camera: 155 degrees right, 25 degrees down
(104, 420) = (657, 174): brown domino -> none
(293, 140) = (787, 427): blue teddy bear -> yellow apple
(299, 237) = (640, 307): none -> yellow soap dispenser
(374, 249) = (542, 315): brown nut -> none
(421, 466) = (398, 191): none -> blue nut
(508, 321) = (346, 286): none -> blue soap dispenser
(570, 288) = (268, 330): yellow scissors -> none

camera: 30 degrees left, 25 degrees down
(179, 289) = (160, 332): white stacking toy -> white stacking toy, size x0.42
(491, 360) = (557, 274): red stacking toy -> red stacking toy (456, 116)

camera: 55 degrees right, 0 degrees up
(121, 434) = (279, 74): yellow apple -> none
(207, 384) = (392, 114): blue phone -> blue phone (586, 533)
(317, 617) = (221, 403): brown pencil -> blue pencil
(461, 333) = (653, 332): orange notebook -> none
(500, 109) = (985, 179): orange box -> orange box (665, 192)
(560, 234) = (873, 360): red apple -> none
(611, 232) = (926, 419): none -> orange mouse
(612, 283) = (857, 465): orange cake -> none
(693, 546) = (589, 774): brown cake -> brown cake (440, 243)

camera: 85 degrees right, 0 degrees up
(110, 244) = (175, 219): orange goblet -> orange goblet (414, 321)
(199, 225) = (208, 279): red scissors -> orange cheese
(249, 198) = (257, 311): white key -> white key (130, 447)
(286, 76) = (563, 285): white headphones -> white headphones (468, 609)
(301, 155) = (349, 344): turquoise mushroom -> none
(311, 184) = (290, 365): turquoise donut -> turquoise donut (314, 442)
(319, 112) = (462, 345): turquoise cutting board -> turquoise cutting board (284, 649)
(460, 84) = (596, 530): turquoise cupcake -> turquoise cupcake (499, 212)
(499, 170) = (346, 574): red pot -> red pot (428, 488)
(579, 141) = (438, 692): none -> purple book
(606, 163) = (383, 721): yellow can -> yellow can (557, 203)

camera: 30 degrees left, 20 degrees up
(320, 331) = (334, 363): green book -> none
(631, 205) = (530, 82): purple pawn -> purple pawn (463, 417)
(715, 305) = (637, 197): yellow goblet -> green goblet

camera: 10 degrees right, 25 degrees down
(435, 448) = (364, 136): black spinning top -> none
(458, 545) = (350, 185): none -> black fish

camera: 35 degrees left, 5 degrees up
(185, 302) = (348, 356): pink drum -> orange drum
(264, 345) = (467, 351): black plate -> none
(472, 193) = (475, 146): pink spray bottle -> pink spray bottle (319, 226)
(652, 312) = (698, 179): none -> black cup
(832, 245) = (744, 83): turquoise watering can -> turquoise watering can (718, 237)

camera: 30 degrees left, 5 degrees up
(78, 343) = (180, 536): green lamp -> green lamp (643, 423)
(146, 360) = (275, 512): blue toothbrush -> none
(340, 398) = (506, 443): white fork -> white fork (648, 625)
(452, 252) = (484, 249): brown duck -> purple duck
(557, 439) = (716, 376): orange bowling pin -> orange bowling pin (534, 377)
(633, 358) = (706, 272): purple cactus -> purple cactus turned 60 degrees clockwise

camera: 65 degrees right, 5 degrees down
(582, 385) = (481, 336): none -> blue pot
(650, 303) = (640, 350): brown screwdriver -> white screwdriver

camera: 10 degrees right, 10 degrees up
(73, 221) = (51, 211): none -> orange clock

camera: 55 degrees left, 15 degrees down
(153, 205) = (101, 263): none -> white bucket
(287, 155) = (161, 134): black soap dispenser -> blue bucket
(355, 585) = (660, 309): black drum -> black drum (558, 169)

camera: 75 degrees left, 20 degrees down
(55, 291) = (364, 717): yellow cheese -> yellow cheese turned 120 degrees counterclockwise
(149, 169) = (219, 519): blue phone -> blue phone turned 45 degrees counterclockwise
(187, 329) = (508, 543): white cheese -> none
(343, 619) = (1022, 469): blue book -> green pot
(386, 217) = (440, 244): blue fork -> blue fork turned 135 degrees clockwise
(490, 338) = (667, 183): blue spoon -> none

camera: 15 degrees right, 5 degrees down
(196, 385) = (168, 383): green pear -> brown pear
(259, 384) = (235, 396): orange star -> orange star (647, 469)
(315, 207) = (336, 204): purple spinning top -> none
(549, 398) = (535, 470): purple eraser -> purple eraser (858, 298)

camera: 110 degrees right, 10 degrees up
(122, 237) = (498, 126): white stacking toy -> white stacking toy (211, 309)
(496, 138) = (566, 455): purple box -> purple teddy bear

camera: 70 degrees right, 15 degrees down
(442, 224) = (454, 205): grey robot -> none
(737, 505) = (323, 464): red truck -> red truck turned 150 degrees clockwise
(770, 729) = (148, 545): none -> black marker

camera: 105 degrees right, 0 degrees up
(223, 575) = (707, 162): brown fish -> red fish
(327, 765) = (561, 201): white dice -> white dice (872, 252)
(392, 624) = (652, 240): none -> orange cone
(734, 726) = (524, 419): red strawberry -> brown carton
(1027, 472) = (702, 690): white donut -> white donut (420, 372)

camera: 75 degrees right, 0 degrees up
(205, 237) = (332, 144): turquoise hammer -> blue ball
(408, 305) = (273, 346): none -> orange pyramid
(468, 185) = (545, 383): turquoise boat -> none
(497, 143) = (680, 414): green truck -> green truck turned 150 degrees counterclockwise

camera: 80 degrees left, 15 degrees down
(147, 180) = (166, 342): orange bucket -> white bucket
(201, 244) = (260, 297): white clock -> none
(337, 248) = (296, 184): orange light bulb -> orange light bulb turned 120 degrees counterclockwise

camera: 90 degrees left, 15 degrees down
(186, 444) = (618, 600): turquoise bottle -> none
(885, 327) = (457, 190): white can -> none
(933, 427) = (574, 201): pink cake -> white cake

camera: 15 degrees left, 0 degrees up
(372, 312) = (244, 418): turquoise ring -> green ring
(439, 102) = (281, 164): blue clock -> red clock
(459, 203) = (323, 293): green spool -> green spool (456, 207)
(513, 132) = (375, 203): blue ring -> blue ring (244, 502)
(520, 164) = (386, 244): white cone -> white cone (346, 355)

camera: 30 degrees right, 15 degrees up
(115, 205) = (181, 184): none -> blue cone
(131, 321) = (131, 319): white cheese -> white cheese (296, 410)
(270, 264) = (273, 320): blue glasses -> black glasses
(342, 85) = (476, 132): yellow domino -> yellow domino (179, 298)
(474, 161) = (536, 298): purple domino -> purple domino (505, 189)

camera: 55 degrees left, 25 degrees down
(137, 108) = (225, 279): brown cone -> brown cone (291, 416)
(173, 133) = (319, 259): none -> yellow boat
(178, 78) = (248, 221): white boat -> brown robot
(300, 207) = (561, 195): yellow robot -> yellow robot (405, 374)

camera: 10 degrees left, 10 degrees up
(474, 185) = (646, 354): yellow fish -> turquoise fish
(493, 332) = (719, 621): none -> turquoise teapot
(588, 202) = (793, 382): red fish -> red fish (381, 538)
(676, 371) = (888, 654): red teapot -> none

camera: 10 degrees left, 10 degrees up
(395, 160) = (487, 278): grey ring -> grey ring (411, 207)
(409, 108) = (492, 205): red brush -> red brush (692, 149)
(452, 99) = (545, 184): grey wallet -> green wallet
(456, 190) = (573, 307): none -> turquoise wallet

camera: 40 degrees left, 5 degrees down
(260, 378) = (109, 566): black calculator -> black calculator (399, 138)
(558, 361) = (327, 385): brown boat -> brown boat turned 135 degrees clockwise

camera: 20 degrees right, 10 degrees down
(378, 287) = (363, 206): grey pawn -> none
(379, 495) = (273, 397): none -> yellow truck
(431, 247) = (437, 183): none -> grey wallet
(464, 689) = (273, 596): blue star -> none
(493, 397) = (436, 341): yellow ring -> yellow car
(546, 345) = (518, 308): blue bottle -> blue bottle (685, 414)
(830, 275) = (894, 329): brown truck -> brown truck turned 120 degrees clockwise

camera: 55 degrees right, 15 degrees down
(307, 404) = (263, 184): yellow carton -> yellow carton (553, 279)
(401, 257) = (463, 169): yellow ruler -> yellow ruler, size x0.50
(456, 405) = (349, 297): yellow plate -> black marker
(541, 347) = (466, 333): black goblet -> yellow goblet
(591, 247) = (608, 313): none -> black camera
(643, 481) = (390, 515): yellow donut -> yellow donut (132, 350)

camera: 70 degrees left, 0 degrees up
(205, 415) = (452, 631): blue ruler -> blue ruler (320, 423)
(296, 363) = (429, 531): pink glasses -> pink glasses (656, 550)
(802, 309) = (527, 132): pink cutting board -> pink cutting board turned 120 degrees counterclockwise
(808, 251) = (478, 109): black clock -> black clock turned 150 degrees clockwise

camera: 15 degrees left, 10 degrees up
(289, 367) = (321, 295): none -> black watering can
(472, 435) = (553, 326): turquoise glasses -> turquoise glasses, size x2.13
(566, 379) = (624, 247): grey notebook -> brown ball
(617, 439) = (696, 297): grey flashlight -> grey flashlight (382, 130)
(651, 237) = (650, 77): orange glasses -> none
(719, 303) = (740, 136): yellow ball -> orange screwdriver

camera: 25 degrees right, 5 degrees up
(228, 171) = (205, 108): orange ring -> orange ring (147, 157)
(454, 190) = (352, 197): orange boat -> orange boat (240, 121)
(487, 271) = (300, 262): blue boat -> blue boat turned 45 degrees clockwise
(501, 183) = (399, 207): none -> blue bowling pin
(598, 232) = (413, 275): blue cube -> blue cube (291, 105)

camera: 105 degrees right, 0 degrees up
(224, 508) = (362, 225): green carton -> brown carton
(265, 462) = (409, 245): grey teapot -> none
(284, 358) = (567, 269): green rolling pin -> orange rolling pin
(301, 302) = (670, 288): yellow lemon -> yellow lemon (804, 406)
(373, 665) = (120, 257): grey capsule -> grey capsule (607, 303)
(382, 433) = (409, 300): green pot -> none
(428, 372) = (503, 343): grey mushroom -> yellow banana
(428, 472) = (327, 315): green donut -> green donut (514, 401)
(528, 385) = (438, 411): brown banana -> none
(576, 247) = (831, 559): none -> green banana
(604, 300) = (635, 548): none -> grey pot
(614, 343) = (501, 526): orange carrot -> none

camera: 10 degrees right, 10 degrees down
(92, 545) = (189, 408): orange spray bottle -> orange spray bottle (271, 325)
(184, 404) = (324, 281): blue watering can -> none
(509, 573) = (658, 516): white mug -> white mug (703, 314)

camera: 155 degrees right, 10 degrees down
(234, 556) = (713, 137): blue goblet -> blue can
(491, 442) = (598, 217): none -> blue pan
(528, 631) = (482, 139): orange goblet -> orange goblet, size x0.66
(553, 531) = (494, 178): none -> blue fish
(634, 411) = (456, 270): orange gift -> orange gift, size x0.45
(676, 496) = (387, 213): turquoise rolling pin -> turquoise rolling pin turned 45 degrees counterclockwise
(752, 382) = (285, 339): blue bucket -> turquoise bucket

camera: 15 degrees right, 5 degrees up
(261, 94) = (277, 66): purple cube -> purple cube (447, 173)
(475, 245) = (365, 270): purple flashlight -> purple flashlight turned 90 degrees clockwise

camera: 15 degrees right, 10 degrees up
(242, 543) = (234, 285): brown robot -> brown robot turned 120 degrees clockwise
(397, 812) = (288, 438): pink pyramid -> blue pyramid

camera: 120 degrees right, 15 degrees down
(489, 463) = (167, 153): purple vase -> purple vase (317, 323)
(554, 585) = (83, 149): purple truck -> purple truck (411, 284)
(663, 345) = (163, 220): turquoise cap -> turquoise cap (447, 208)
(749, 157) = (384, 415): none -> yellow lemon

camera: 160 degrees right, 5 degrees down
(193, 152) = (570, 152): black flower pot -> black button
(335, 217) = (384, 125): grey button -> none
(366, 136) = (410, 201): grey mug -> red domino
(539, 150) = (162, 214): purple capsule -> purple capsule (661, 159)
• • • • •
▸ WORK REQUIRED: From the records above, print exactly the lines that run from the line with "(454, 190) = (352, 197): orange" to the line with "(284, 358) = (567, 269): green", inclusive.

▸ SOLVED EXERCISE:
(454, 190) = (352, 197): orange boat -> orange boat (240, 121)
(487, 271) = (300, 262): blue boat -> blue boat turned 45 degrees clockwise
(501, 183) = (399, 207): none -> blue bowling pin
(598, 232) = (413, 275): blue cube -> blue cube (291, 105)

camera: 105 degrees right, 0 degrees up
(224, 508) = (362, 225): green carton -> brown carton
(265, 462) = (409, 245): grey teapot -> none
(284, 358) = (567, 269): green rolling pin -> orange rolling pin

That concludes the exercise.